» **Task directions**:
Return each line of the records below that contains the word "yellow".

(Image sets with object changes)
◆ ◆ ◆ ◆ ◆

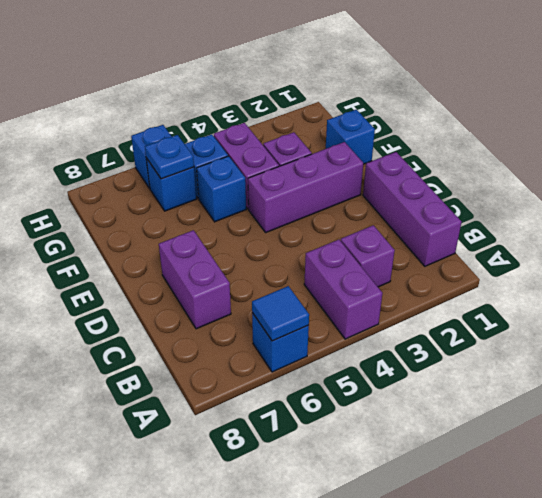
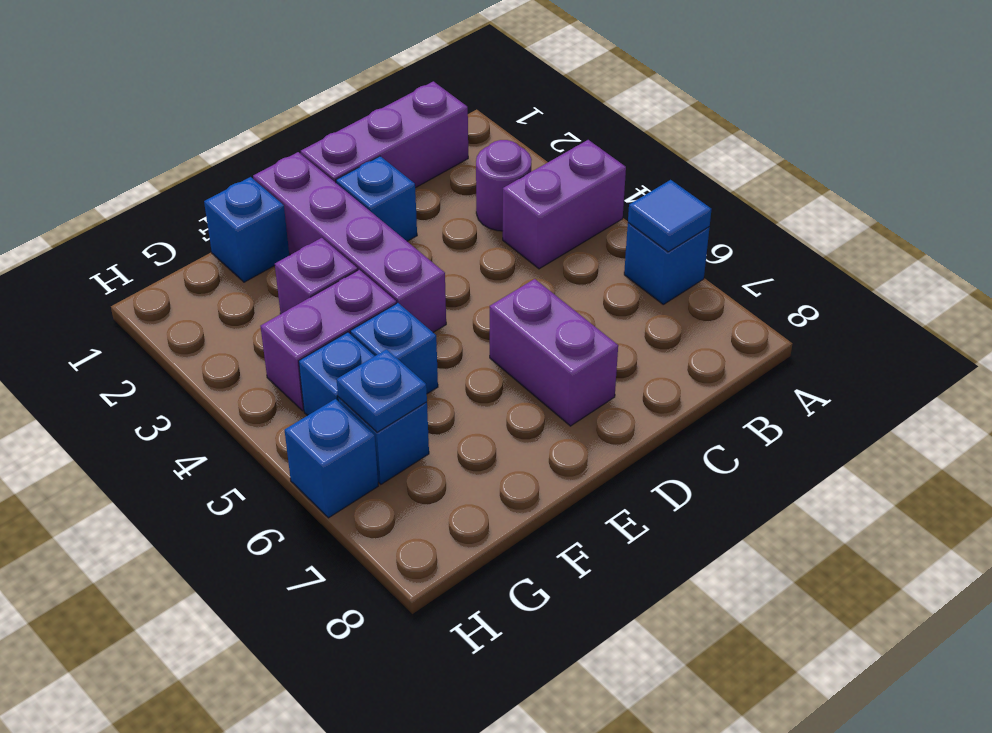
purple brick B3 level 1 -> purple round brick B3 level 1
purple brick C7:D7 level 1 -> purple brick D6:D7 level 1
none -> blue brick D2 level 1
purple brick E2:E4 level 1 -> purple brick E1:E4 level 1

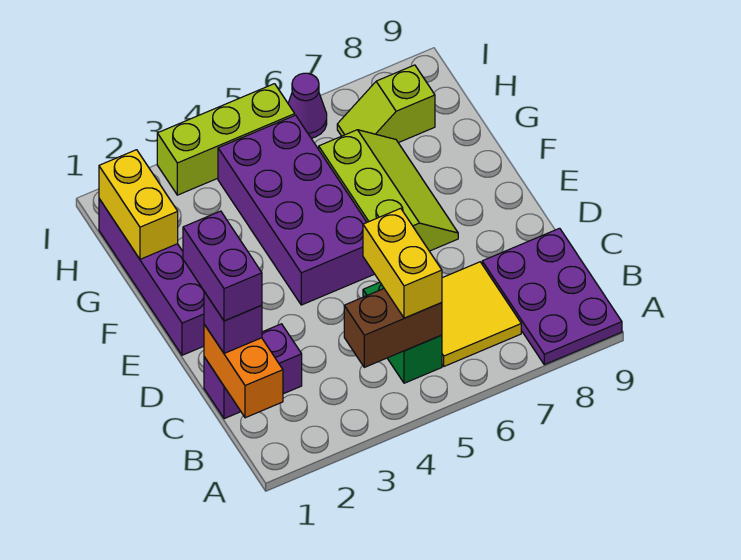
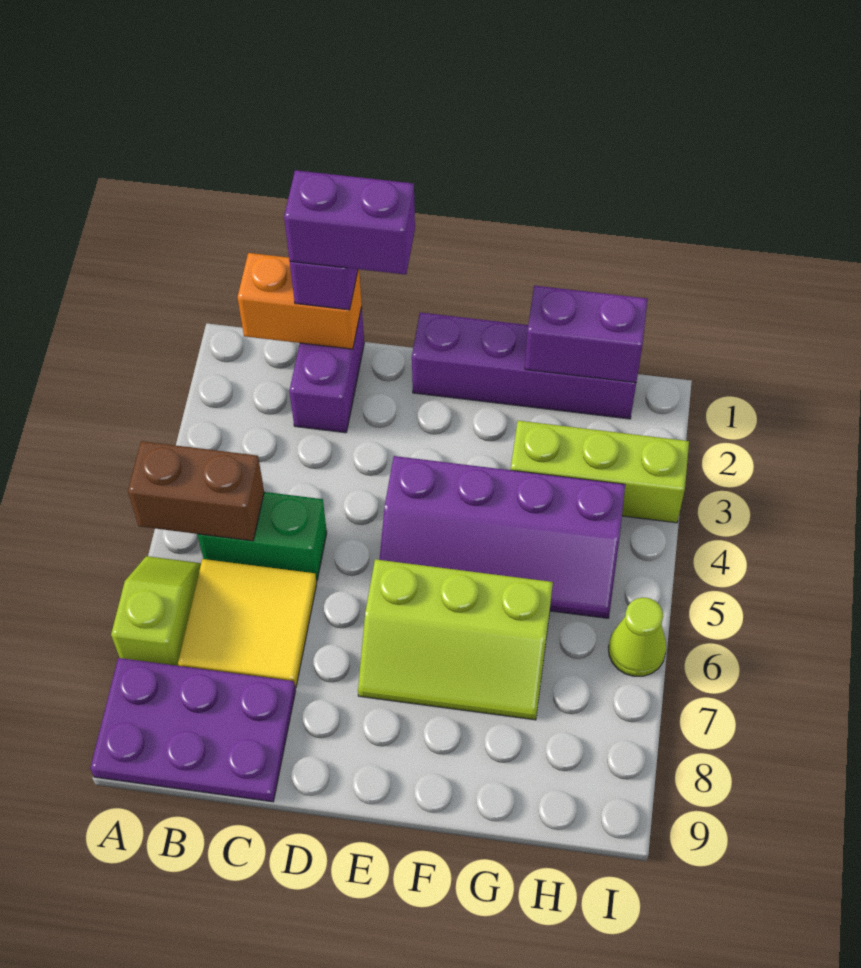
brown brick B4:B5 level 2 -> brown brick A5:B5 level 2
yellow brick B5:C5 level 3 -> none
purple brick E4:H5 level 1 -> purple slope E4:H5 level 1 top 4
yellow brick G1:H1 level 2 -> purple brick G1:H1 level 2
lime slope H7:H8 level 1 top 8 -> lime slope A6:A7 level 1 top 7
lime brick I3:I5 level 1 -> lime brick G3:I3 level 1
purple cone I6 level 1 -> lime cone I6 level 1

◆ ◆ ◆ ◆ ◆

» **Solution for this task**:
yellow brick B5:C5 level 3 -> none
yellow brick G1:H1 level 2 -> purple brick G1:H1 level 2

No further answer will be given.